Aim of the exercise = The output should be the listing below, limited to the lines from the one with "camera: 60 degrees right, 10 degrees down" through the one with "none -> yellow wallet [688,659,745,720]", exact and without pictures.

Source information =
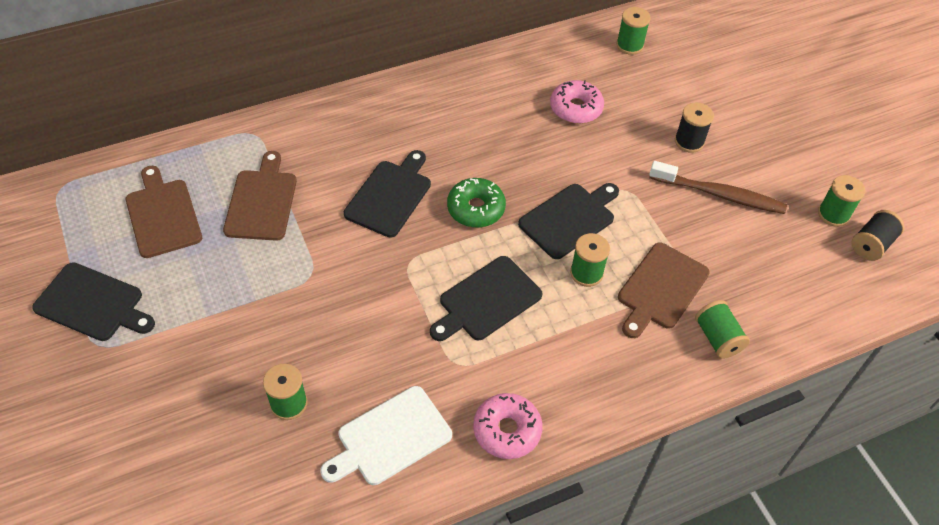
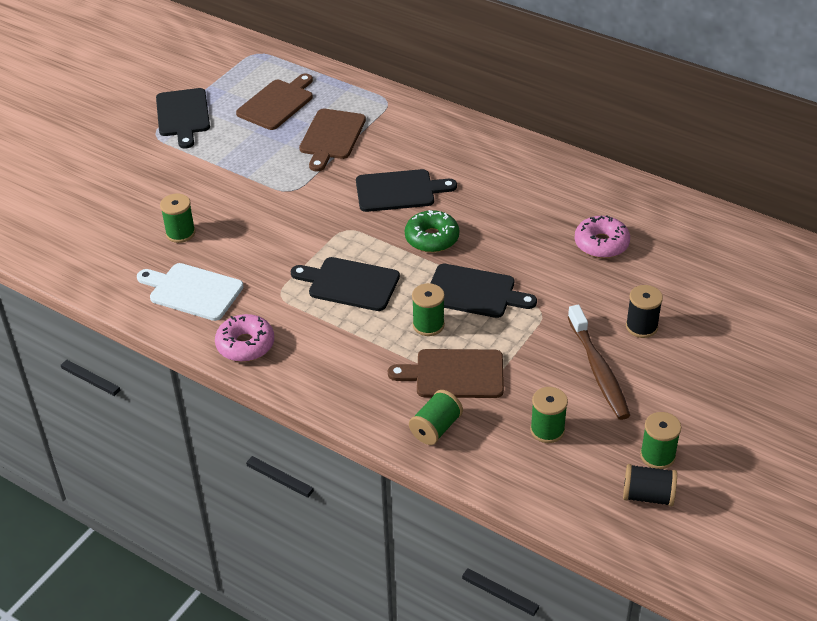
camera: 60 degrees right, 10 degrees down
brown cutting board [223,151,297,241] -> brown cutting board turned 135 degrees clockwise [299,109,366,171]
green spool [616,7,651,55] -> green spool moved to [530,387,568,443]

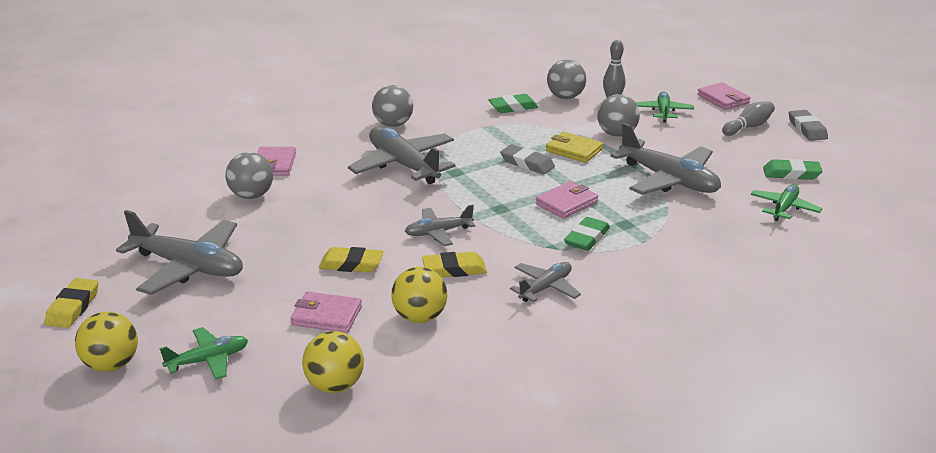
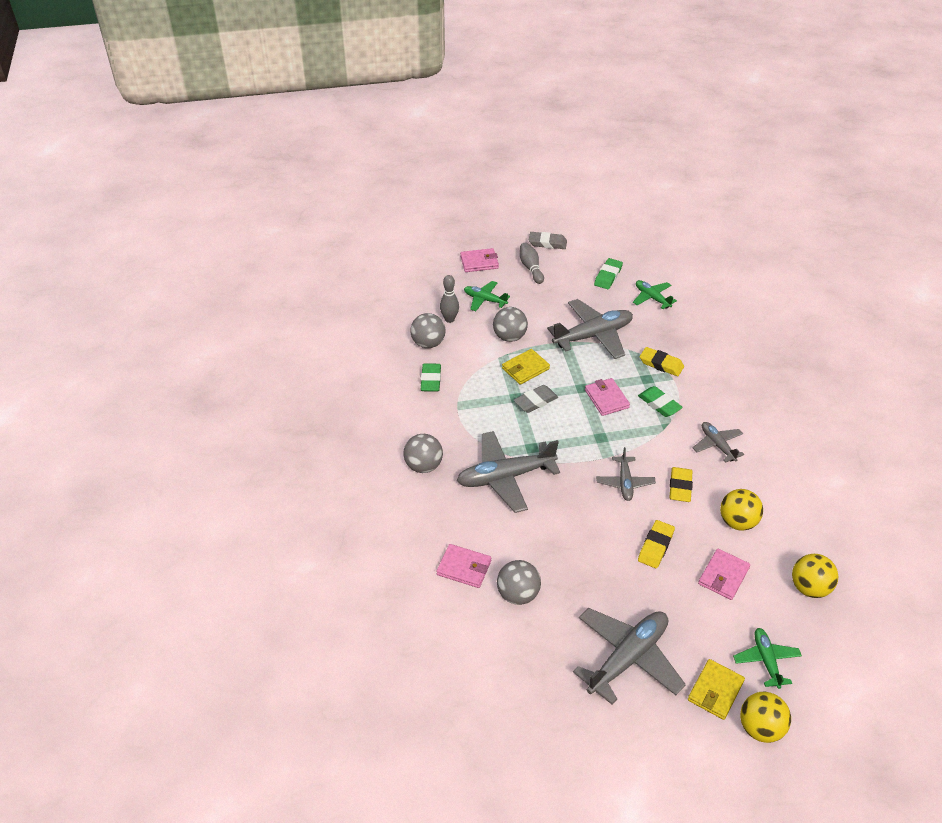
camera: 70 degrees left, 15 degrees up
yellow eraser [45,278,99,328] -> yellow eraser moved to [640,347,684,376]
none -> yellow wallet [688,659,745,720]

---

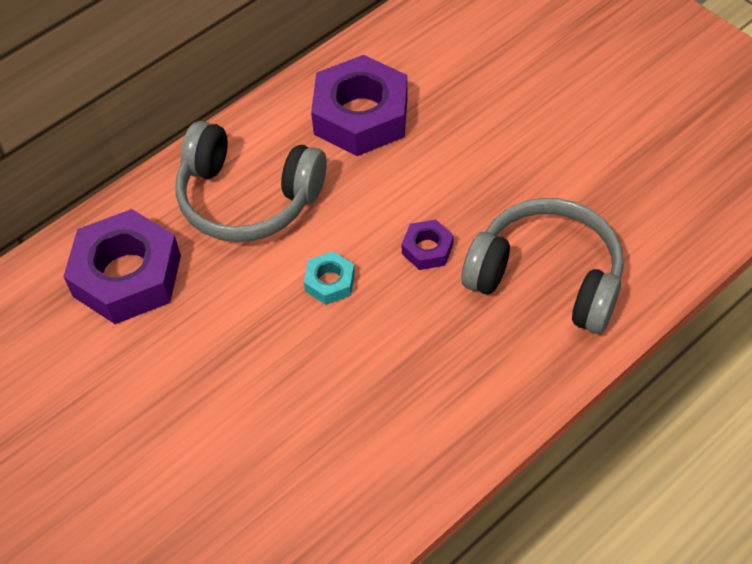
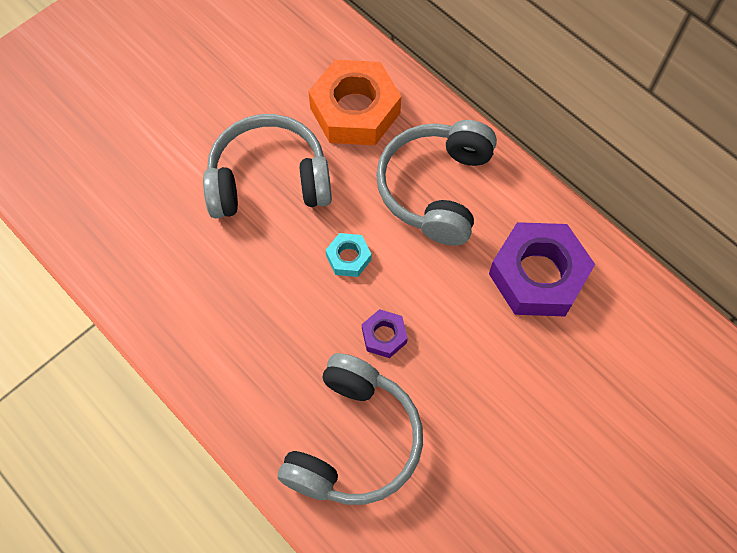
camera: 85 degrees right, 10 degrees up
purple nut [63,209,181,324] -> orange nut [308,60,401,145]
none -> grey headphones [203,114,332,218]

--

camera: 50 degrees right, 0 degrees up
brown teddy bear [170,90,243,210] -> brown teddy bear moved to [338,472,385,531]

Reply =
camera: 60 degrees right, 10 degrees down
brown cutting board [223,151,297,241] -> brown cutting board turned 135 degrees clockwise [299,109,366,171]
green spool [616,7,651,55] -> green spool moved to [530,387,568,443]

camera: 70 degrees left, 15 degrees up
yellow eraser [45,278,99,328] -> yellow eraser moved to [640,347,684,376]
none -> yellow wallet [688,659,745,720]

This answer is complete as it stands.